[TASK DESCRIPTION] Would you please output only the lines from the one containing "relocated | leaf-green_solid_cone" through the end of the entries below, exactly as written?

[Image sets with object changes]
——

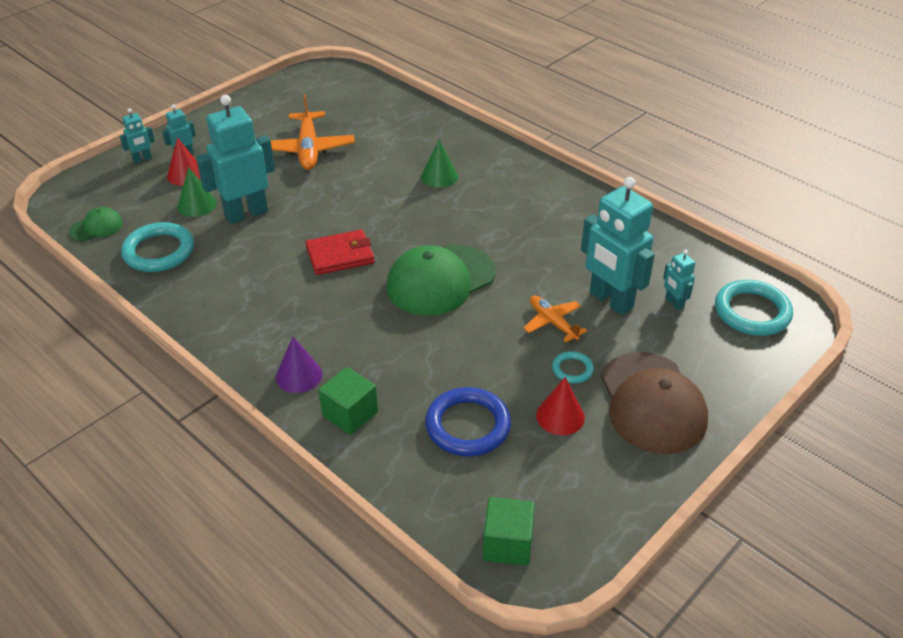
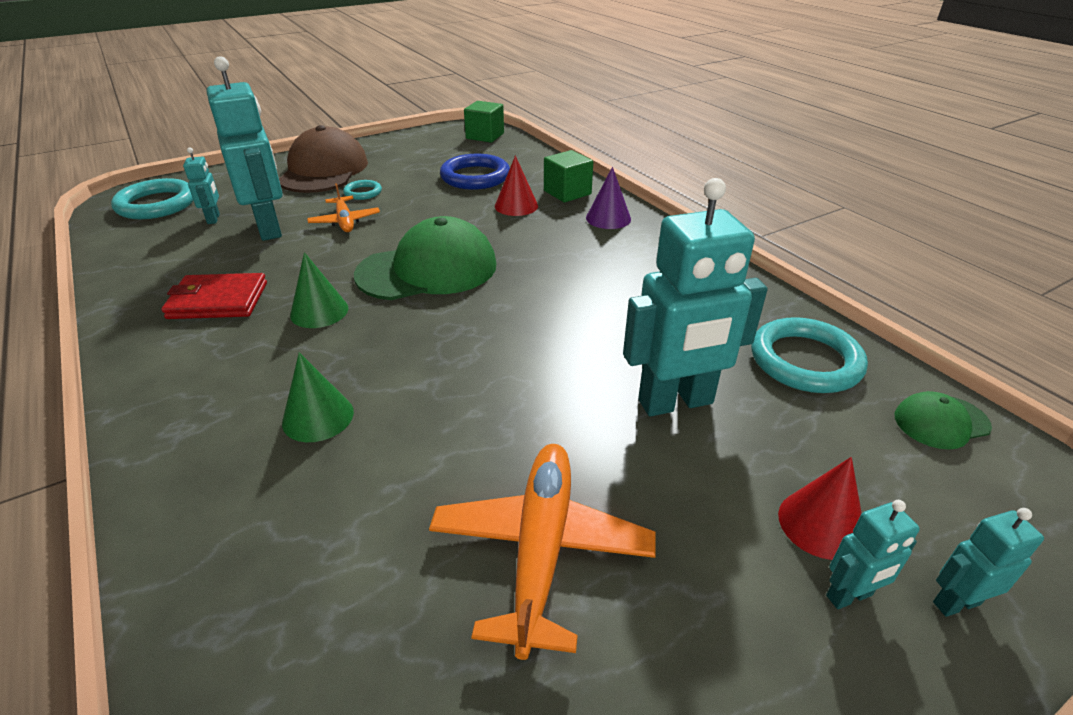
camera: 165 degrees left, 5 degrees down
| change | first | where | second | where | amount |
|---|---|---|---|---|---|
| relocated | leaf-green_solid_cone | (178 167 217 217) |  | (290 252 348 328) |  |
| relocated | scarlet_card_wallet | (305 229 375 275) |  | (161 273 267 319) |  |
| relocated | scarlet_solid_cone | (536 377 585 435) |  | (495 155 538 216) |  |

——

[RESPONSE TO THIS EXERCISE]
| relocated | leaf-green_solid_cone | (178 167 217 217) |  | (290 252 348 328) |  |
| relocated | scarlet_card_wallet | (305 229 375 275) |  | (161 273 267 319) |  |
| relocated | scarlet_solid_cone | (536 377 585 435) |  | (495 155 538 216) |  |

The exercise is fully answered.